▶ _Exercise prompt_
In the records below, the lines from the one containing "(270, 268) = (335, 306): none -> yellow plate" through the last are to be reproduced exactly and alone.

------ The data

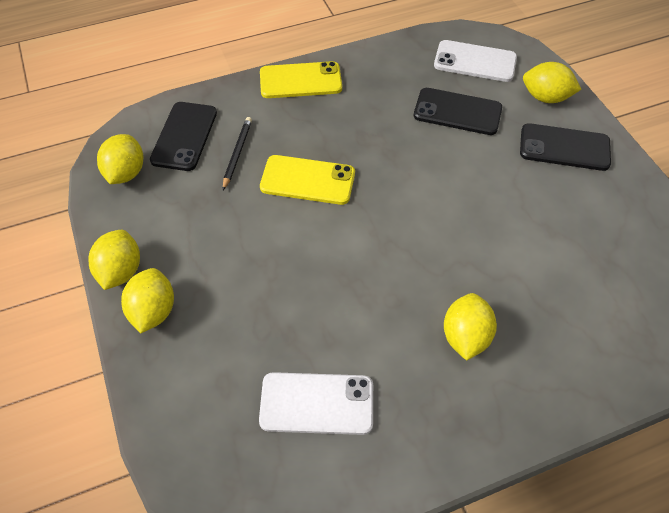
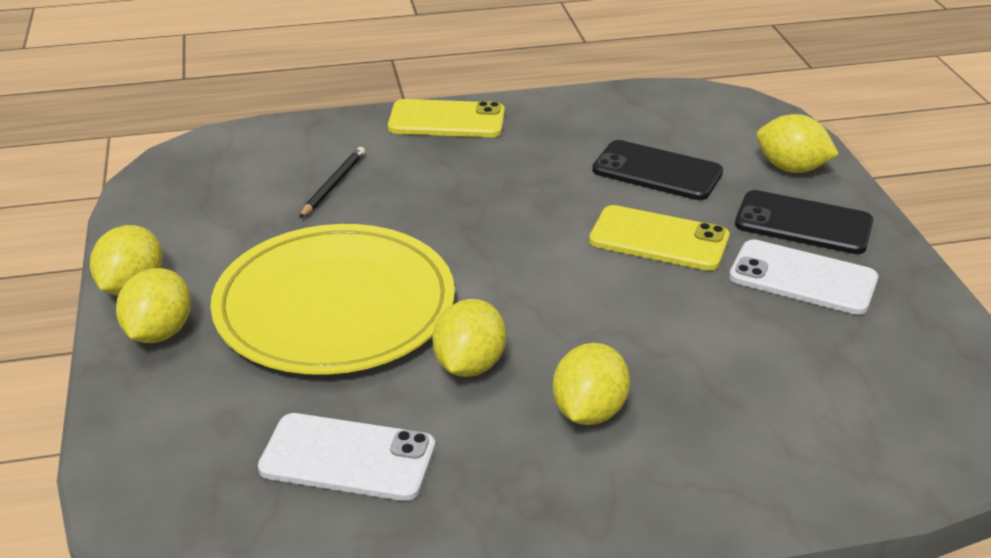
camera: 10 degrees right, 20 degrees down
(126, 173) = (178, 189): yellow lemon -> yellow lemon (469, 365)
(184, 136) = (269, 161): black phone -> none
(270, 268) = (335, 306): none -> yellow plate
(307, 180) = (420, 221): yellow phone -> yellow phone (659, 239)
(475, 61) = (699, 122): white phone -> white phone (803, 278)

------------

▶ _Your response_
(270, 268) = (335, 306): none -> yellow plate
(307, 180) = (420, 221): yellow phone -> yellow phone (659, 239)
(475, 61) = (699, 122): white phone -> white phone (803, 278)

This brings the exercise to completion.